*** Recorded information ***

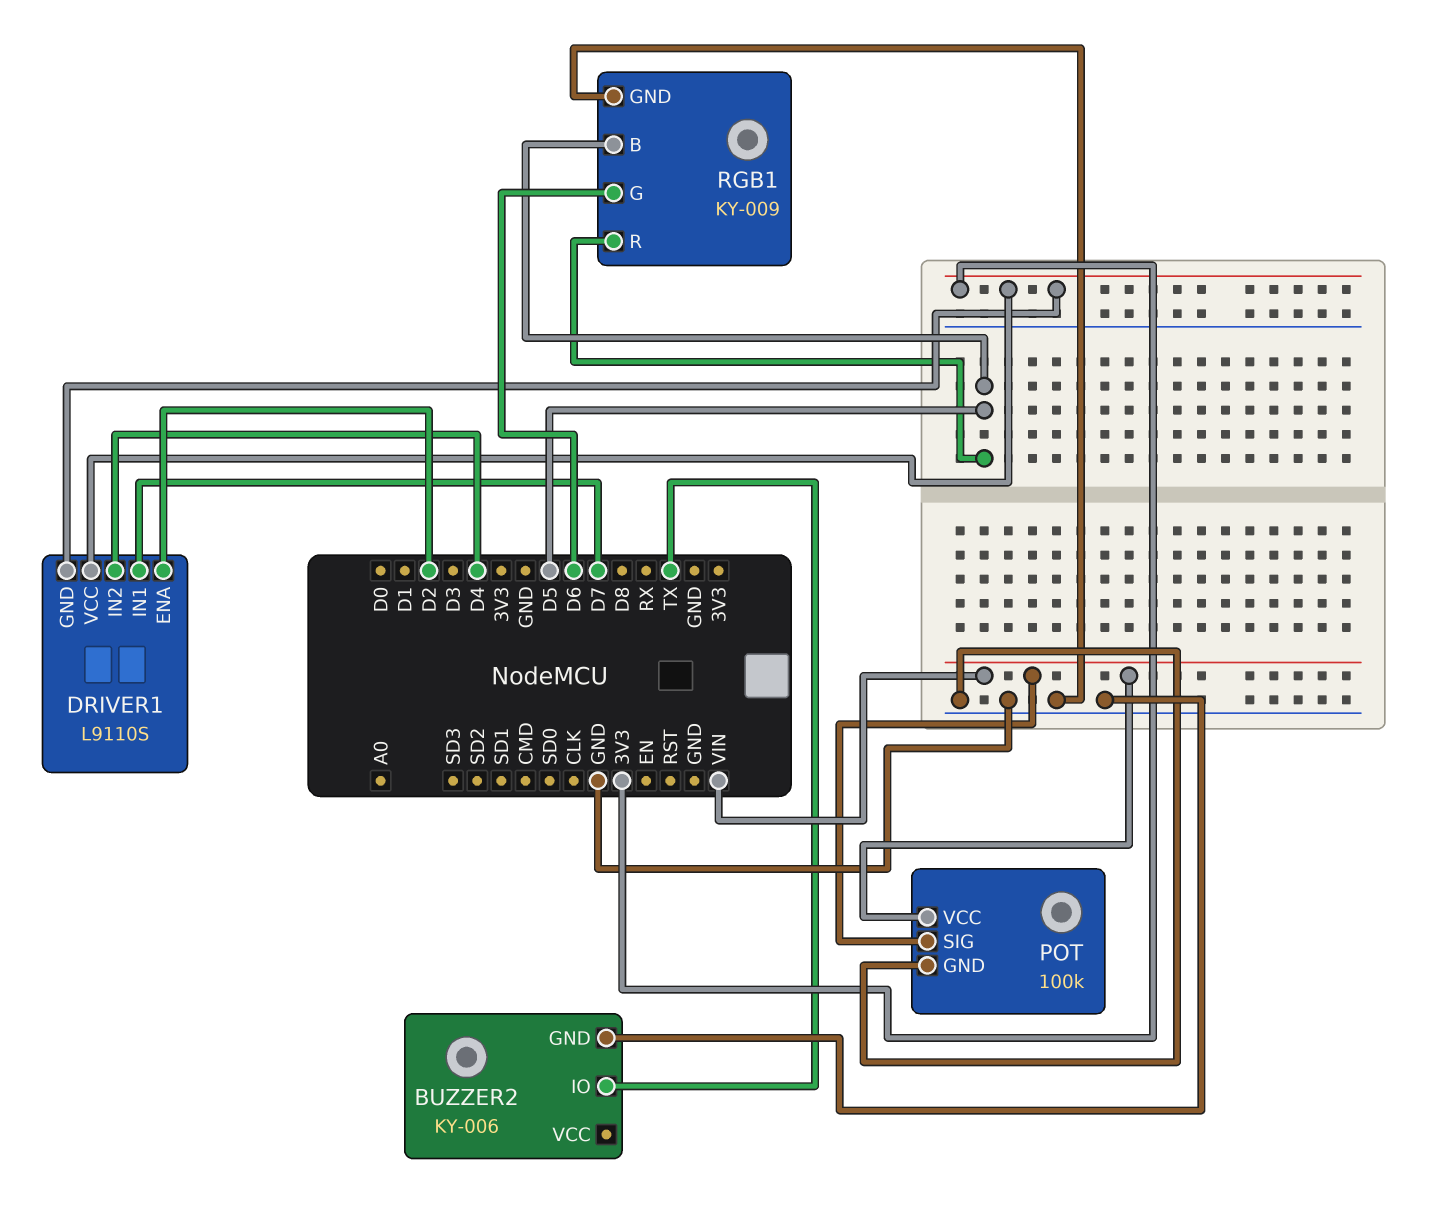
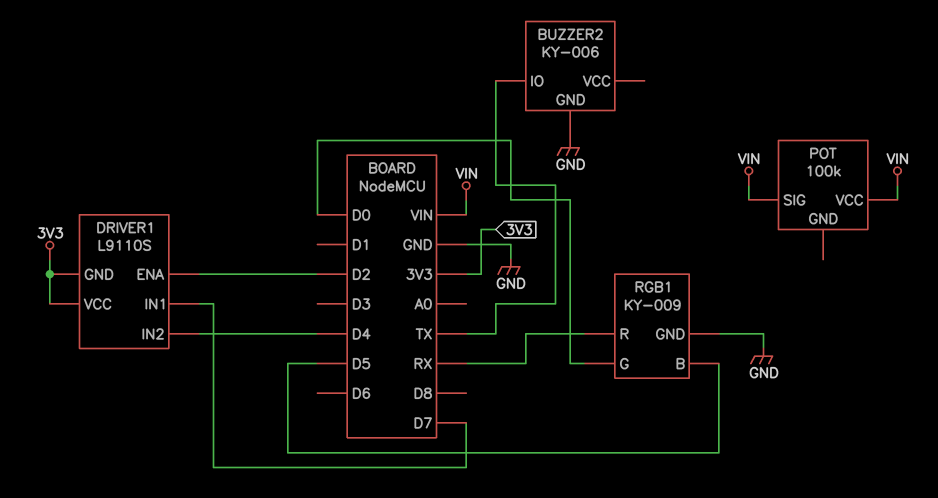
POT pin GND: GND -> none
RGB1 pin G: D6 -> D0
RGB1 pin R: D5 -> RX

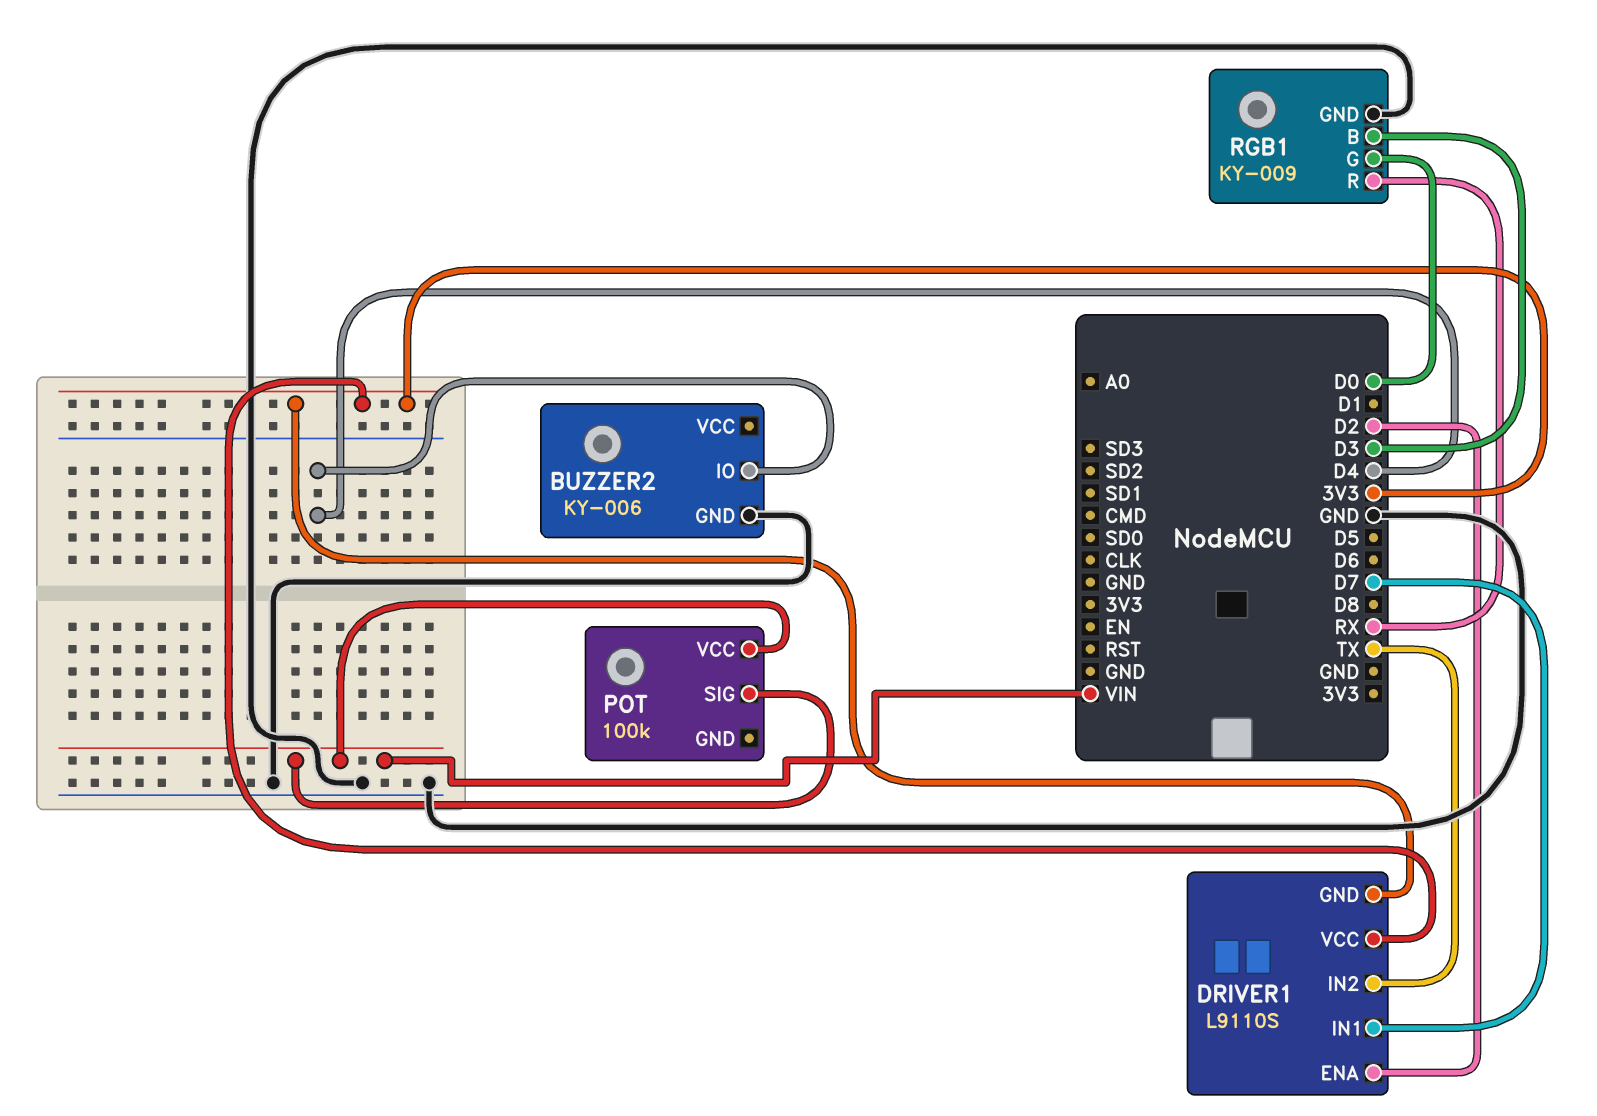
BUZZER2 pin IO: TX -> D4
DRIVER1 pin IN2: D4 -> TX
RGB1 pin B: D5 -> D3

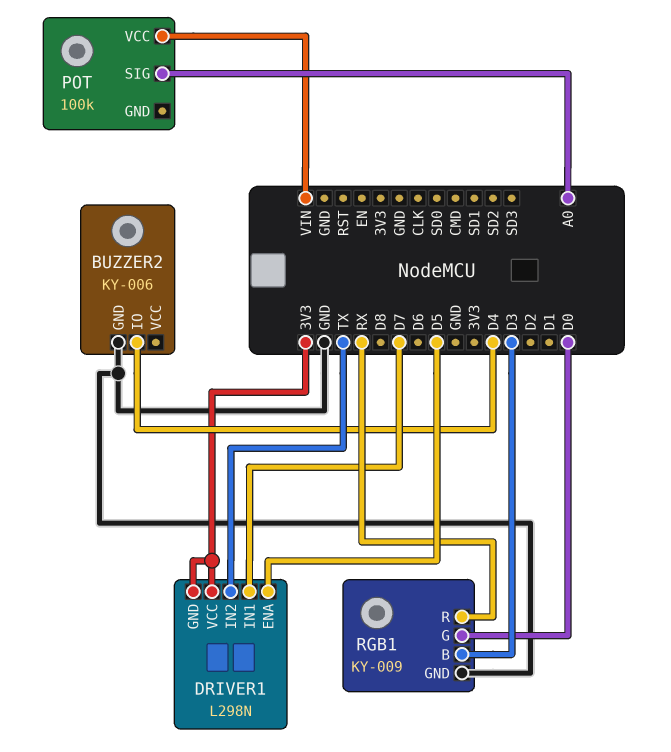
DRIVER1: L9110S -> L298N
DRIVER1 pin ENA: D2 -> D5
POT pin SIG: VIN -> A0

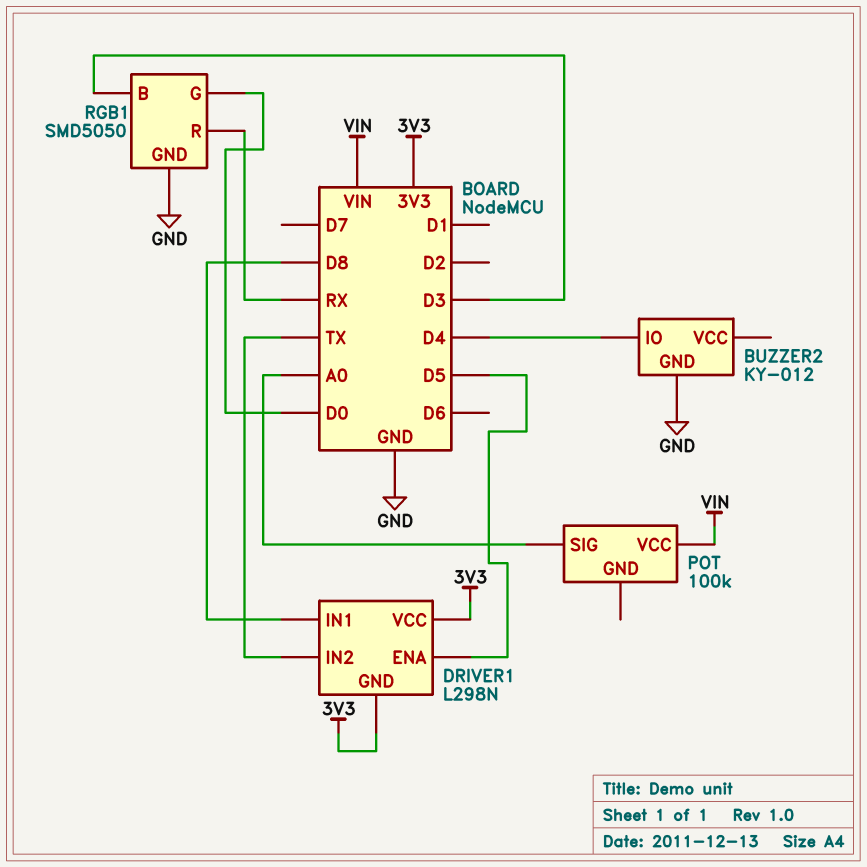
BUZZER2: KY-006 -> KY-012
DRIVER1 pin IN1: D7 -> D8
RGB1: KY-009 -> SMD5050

***

Assignment: Please copy out the entries above exactly as they appear, but skip their images.

Expected answer:
POT pin GND: GND -> none
RGB1 pin G: D6 -> D0
RGB1 pin R: D5 -> RX

BUZZER2 pin IO: TX -> D4
DRIVER1 pin IN2: D4 -> TX
RGB1 pin B: D5 -> D3

DRIVER1: L9110S -> L298N
DRIVER1 pin ENA: D2 -> D5
POT pin SIG: VIN -> A0

BUZZER2: KY-006 -> KY-012
DRIVER1 pin IN1: D7 -> D8
RGB1: KY-009 -> SMD5050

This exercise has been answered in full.